• Exercise description
Return all lines below containing the word "degrees".

• Supplied data
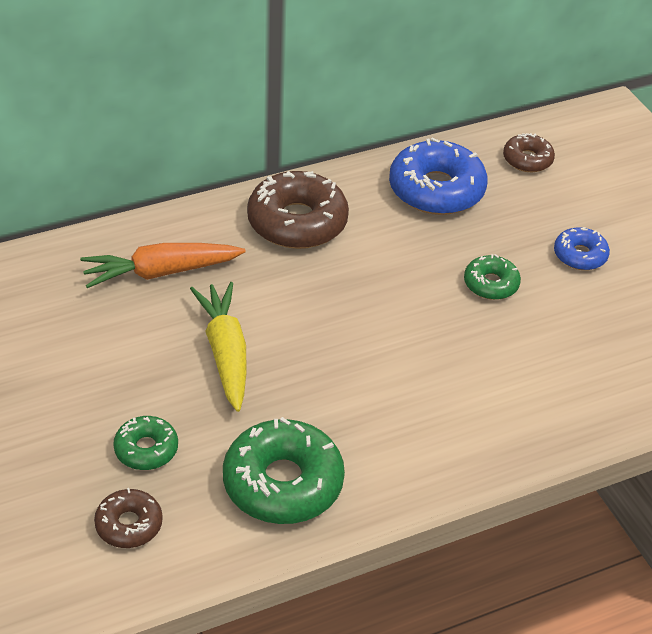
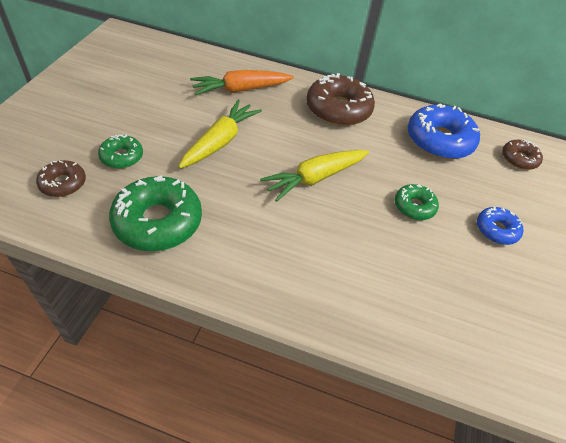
camera: 40 degrees right, 5 degrees up
(161, 272) = (241, 90): orange carrot -> orange carrot turned 45 degrees counterclockwise
(371, 322) = (315, 178): none -> yellow carrot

• Output below
camera: 40 degrees right, 5 degrees up
(161, 272) = (241, 90): orange carrot -> orange carrot turned 45 degrees counterclockwise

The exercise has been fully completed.